• _Required work_
What do the lines from the top of the data through the line with "IR3 pin OUT: D4 -> D5" say? Quote them exactly and include both ends.

※ ※ ※

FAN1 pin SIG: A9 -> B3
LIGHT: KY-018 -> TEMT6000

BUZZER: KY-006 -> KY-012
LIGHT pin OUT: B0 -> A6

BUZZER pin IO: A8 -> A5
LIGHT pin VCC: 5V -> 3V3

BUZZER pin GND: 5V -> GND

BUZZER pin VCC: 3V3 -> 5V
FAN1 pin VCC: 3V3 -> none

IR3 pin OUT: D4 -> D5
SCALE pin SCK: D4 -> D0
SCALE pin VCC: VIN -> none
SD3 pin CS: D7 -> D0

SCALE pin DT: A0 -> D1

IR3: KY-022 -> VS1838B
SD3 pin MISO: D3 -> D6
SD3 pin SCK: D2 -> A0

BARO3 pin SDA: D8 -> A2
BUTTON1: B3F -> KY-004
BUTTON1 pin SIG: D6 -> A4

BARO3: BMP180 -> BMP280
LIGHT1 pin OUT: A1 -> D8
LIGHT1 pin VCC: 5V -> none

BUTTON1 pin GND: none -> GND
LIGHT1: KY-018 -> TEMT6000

※ ※ ※

• _Task result_
FAN1 pin SIG: A9 -> B3
LIGHT: KY-018 -> TEMT6000

BUZZER: KY-006 -> KY-012
LIGHT pin OUT: B0 -> A6

BUZZER pin IO: A8 -> A5
LIGHT pin VCC: 5V -> 3V3

BUZZER pin GND: 5V -> GND

BUZZER pin VCC: 3V3 -> 5V
FAN1 pin VCC: 3V3 -> none

IR3 pin OUT: D4 -> D5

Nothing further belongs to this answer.